• [EXERCISE DATA]
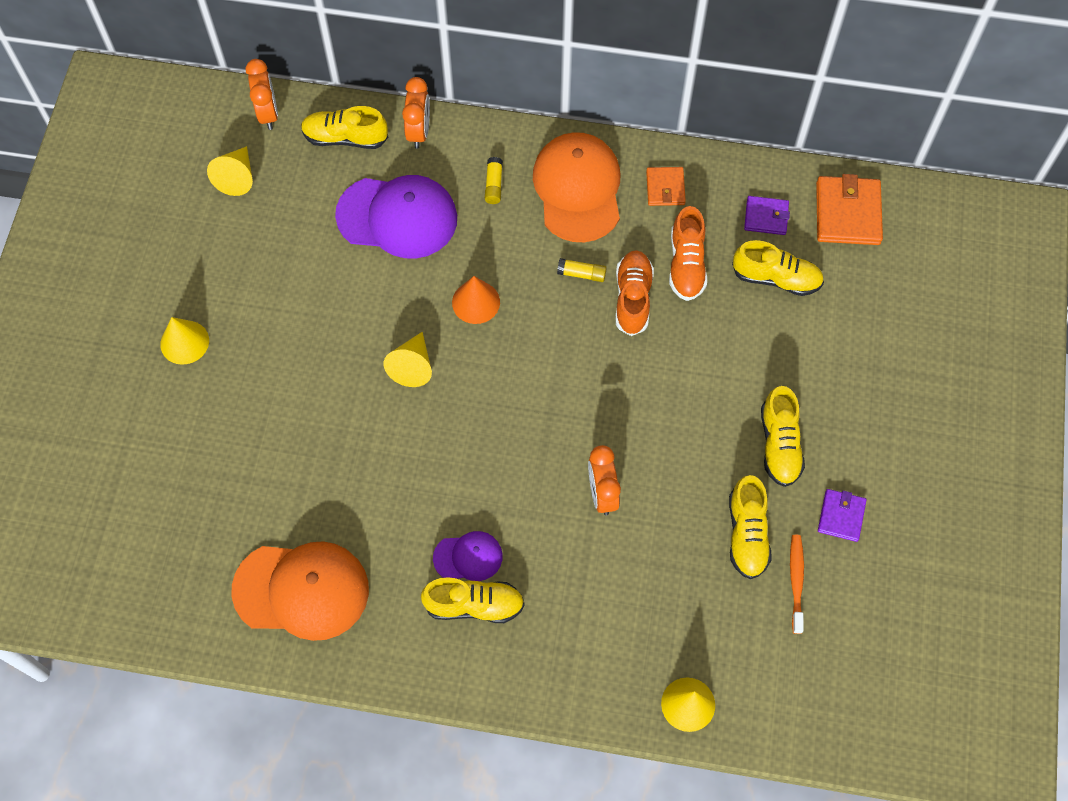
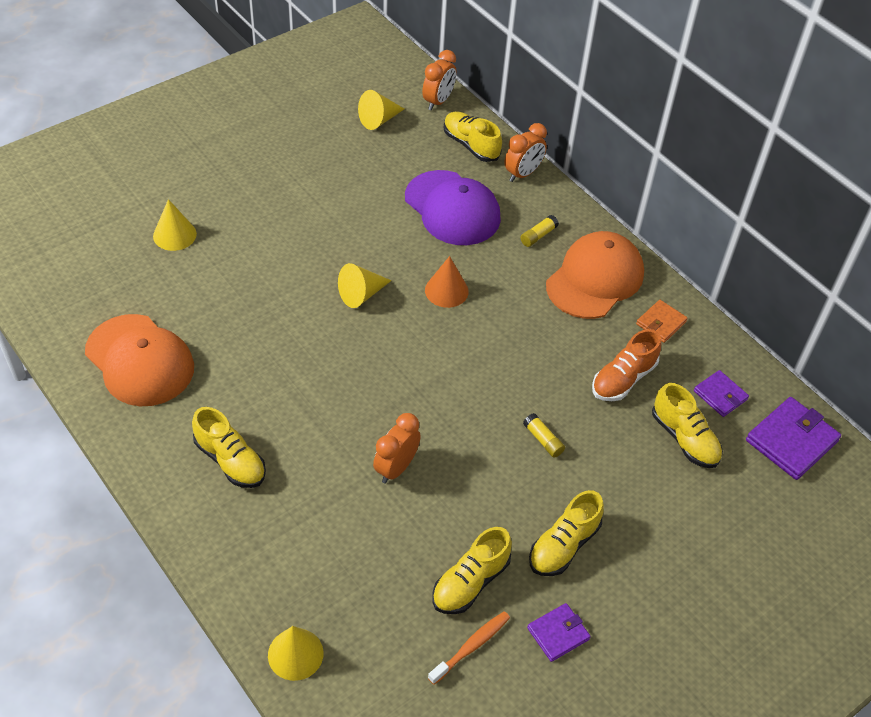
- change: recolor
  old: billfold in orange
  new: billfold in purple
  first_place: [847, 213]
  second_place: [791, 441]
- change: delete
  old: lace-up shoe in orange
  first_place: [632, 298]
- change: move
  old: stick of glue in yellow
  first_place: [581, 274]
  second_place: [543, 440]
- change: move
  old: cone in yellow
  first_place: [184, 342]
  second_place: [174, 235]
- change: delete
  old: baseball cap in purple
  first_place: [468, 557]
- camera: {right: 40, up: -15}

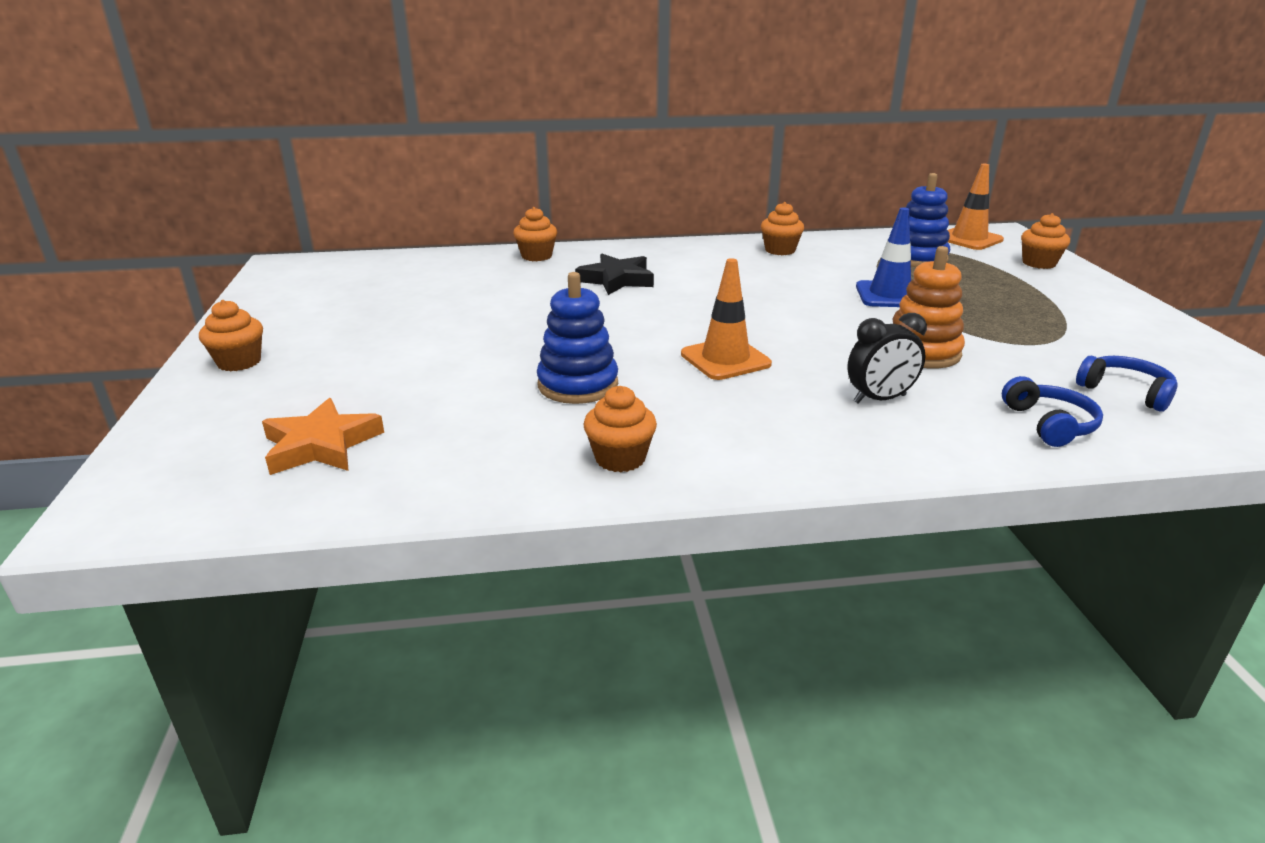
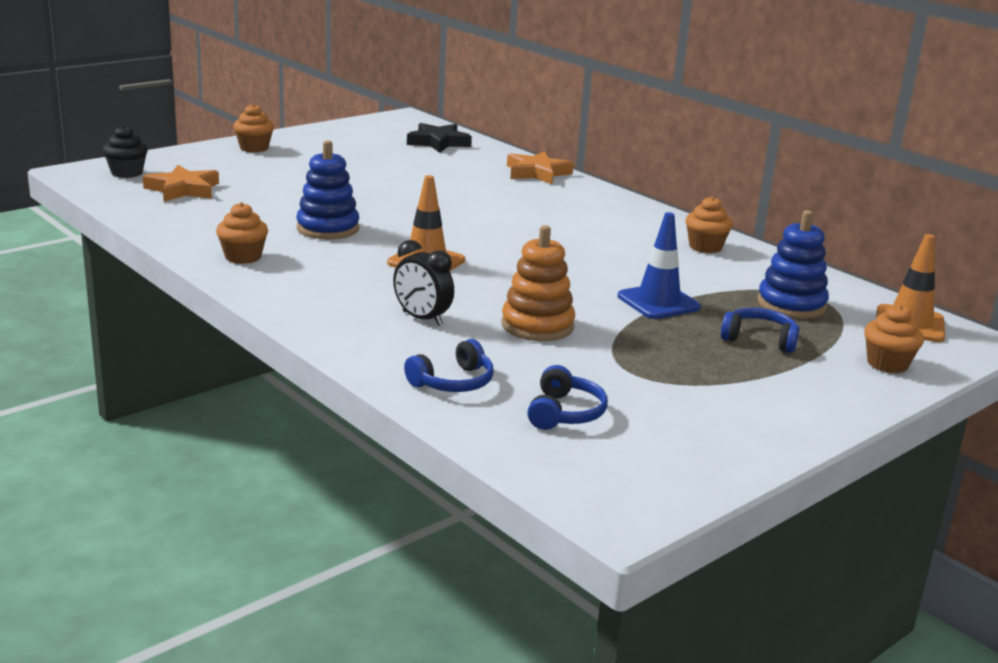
- change: replace
  old: muffin in orange
  new: five-pointed star in orange
  first_place: [536, 256]
  second_place: [537, 173]
- change: move
  old: five-pointed star in jet-black
  first_place: [617, 279]
  second_place: [438, 142]
- change: insert
  new: muffin in jet-black
  second_place: [127, 173]
- change: insert
  new: over-ear headphones in royal blue
  second_place: [759, 339]
- camera: {right: 55, up: -5}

• [EXERCISE AIM] Please write out all the data word for word, but keep every picture out.

• [SOLUTION]
- change: recolor
  old: billfold in orange
  new: billfold in purple
  first_place: [847, 213]
  second_place: [791, 441]
- change: delete
  old: lace-up shoe in orange
  first_place: [632, 298]
- change: move
  old: stick of glue in yellow
  first_place: [581, 274]
  second_place: [543, 440]
- change: move
  old: cone in yellow
  first_place: [184, 342]
  second_place: [174, 235]
- change: delete
  old: baseball cap in purple
  first_place: [468, 557]
- camera: {right: 40, up: -15}

- change: replace
  old: muffin in orange
  new: five-pointed star in orange
  first_place: [536, 256]
  second_place: [537, 173]
- change: move
  old: five-pointed star in jet-black
  first_place: [617, 279]
  second_place: [438, 142]
- change: insert
  new: muffin in jet-black
  second_place: [127, 173]
- change: insert
  new: over-ear headphones in royal blue
  second_place: [759, 339]
- camera: {right: 55, up: -5}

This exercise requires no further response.